■ **Set exercise**: Among the lines of data below, reproduce only those from the one with "Mask all regions" through the one with "Look at this", exactly as they stand, both ends included.

■ **Rows**:
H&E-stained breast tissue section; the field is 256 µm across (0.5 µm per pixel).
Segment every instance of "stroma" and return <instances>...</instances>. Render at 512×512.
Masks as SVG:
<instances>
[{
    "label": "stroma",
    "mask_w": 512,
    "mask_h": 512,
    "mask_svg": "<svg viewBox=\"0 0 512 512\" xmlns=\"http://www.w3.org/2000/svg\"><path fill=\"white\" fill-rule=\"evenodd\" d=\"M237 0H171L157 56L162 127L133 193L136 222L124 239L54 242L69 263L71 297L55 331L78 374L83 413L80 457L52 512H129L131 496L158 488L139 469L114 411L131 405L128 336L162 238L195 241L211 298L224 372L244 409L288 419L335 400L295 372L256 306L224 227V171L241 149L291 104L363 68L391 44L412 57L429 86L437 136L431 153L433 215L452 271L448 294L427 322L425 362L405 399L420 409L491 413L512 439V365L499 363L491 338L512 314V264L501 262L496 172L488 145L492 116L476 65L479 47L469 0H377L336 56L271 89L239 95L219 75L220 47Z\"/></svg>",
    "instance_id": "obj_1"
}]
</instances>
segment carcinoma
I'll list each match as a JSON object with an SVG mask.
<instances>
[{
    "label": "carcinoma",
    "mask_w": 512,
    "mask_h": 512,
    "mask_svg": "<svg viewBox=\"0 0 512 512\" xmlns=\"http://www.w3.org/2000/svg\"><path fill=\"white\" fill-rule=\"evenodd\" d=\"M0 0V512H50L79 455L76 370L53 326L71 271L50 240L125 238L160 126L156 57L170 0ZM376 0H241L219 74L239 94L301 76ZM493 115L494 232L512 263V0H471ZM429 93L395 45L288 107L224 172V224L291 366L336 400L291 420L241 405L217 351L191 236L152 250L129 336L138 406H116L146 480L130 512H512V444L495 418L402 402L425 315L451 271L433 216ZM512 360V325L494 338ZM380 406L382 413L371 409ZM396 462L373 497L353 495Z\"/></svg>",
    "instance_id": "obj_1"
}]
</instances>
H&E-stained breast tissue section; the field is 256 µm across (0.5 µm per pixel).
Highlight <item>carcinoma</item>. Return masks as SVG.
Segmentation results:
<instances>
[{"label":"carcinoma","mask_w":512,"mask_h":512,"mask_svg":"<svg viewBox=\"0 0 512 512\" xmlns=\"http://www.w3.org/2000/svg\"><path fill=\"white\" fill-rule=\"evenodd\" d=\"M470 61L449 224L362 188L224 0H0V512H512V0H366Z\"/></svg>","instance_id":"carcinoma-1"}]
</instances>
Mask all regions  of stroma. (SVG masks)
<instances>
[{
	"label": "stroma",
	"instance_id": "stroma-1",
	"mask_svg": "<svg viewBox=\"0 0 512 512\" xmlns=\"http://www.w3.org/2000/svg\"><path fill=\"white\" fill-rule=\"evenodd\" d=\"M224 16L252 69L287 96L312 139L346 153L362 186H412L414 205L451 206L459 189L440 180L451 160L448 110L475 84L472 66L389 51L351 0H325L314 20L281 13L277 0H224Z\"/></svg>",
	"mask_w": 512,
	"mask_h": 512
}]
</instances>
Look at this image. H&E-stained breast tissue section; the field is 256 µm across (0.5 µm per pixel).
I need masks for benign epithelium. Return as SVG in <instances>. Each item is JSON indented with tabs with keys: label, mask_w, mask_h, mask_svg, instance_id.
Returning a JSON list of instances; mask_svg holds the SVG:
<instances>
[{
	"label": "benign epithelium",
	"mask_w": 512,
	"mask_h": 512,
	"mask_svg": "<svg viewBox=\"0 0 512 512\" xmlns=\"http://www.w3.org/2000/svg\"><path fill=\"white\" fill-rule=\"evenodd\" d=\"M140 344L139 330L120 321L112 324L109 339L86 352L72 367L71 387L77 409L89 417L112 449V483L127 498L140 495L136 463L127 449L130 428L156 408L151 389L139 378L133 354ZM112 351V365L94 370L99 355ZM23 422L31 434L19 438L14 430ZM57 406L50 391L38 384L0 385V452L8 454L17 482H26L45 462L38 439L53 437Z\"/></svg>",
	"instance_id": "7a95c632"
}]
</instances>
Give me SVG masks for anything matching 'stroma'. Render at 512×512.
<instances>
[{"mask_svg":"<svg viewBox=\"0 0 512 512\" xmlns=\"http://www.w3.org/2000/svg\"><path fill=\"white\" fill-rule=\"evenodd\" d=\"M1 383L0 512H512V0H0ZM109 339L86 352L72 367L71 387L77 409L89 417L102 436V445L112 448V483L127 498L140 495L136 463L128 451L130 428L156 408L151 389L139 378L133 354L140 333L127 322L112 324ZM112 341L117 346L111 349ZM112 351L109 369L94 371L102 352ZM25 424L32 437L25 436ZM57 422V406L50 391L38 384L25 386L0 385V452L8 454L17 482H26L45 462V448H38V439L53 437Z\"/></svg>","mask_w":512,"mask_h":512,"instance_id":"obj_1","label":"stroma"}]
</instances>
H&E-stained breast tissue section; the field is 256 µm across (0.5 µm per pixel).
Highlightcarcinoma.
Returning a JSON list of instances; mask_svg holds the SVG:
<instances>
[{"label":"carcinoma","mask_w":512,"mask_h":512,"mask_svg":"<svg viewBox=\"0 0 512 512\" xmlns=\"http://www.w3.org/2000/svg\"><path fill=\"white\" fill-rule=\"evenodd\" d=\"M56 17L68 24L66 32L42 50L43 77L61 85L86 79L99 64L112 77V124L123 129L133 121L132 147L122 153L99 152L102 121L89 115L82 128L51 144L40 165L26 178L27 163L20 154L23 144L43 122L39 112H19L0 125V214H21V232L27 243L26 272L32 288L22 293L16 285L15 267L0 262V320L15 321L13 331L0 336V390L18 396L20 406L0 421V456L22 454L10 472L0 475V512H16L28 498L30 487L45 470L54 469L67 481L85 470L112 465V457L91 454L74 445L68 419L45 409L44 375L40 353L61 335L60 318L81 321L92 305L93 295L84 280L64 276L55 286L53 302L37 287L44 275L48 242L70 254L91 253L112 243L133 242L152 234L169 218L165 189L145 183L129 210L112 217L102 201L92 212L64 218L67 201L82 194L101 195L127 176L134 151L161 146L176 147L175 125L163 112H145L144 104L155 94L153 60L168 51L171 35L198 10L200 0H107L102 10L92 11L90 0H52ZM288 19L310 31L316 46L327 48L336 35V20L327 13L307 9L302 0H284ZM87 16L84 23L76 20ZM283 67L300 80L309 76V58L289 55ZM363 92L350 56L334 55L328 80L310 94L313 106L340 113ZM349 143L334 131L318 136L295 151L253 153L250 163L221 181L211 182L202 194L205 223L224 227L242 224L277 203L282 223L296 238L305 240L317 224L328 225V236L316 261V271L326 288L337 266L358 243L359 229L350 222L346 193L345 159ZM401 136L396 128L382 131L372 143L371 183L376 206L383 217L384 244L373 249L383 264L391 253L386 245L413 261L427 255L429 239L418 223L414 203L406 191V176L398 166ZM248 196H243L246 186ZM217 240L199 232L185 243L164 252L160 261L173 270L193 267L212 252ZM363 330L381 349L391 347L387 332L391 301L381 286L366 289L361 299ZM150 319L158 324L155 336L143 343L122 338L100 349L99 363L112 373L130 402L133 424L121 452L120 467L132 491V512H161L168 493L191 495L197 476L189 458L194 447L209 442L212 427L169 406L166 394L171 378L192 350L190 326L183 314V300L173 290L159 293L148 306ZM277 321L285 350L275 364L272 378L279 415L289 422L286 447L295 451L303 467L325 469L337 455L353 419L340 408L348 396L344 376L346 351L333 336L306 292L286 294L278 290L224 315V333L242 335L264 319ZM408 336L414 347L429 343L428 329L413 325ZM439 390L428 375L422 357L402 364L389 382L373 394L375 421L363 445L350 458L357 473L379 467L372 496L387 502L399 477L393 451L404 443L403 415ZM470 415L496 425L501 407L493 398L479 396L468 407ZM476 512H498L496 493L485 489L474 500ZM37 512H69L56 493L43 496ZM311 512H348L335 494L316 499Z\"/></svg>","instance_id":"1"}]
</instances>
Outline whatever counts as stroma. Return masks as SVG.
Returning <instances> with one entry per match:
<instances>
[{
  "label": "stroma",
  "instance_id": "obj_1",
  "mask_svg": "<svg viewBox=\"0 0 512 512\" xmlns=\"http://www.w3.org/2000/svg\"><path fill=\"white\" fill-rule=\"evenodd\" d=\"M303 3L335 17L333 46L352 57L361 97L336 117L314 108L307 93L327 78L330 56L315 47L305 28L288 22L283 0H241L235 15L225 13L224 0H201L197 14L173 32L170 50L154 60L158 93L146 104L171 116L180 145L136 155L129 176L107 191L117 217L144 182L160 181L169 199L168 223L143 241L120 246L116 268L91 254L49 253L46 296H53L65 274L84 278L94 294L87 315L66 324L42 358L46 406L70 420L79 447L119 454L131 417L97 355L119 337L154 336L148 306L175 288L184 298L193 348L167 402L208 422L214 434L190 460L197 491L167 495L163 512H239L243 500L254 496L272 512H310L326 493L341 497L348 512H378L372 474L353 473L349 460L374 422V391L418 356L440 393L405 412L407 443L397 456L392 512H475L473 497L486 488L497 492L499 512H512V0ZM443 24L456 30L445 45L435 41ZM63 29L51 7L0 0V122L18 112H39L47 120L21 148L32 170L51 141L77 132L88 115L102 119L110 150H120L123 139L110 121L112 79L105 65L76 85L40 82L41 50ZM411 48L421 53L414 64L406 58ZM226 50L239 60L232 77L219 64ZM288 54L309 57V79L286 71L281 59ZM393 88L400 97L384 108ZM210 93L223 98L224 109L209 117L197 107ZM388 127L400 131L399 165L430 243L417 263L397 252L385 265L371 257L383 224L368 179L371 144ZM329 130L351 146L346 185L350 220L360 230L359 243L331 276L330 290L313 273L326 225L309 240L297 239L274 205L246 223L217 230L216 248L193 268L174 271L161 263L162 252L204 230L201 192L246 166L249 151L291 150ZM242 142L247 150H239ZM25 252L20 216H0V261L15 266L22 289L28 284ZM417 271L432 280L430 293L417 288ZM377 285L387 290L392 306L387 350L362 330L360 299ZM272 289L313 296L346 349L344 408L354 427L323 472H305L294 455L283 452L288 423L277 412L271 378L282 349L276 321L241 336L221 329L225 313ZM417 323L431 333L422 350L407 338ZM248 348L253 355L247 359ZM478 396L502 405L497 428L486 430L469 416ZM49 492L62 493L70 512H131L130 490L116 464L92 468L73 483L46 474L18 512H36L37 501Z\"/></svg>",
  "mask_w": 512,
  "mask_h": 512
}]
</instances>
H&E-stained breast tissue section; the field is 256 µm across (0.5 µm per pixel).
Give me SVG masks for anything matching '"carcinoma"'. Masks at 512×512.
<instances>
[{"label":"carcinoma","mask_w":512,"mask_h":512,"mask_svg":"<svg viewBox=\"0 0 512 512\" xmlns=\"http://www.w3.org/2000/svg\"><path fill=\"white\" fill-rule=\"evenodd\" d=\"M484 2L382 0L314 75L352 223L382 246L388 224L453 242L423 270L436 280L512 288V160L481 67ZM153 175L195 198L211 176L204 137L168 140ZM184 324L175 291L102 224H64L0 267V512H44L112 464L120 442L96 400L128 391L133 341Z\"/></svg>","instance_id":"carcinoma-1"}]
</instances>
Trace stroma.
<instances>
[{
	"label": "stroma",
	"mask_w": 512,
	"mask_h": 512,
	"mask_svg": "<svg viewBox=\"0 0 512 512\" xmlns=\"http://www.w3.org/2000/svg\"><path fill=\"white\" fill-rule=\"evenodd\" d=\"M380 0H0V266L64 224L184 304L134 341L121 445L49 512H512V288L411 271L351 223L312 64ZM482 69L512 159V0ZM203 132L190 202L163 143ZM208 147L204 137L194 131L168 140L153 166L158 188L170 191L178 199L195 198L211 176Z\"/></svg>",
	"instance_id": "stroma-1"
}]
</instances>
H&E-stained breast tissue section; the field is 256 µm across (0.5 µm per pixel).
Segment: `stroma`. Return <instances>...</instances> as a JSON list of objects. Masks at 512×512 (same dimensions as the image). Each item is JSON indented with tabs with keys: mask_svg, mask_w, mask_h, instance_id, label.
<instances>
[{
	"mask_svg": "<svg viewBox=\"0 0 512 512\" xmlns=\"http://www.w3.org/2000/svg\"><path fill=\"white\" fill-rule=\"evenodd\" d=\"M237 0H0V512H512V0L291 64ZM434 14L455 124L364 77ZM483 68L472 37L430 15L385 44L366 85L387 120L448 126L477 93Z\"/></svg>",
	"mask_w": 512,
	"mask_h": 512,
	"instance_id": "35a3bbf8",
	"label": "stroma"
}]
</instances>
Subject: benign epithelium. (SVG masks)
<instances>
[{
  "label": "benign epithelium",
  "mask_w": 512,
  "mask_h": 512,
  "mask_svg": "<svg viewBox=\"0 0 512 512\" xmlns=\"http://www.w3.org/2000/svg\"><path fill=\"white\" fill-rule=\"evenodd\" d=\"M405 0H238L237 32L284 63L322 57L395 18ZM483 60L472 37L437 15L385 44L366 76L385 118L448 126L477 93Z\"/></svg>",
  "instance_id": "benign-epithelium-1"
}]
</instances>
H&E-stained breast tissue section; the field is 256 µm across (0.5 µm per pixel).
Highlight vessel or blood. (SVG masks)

■ **Answer for the task**:
Mask all regions  of stroma. (SVG masks)
<instances>
[{
	"label": "stroma",
	"instance_id": "stroma-1",
	"mask_svg": "<svg viewBox=\"0 0 512 512\" xmlns=\"http://www.w3.org/2000/svg\"><path fill=\"white\" fill-rule=\"evenodd\" d=\"M224 16L252 69L287 96L312 139L346 153L362 186H412L414 205L451 206L459 189L440 180L451 160L448 110L475 84L472 66L389 51L351 0H325L314 20L281 13L277 0H224Z\"/></svg>",
	"mask_w": 512,
	"mask_h": 512
}]
</instances>
Look at this image. H&E-stained breast tissue section; the field is 256 µm across (0.5 µm per pixel).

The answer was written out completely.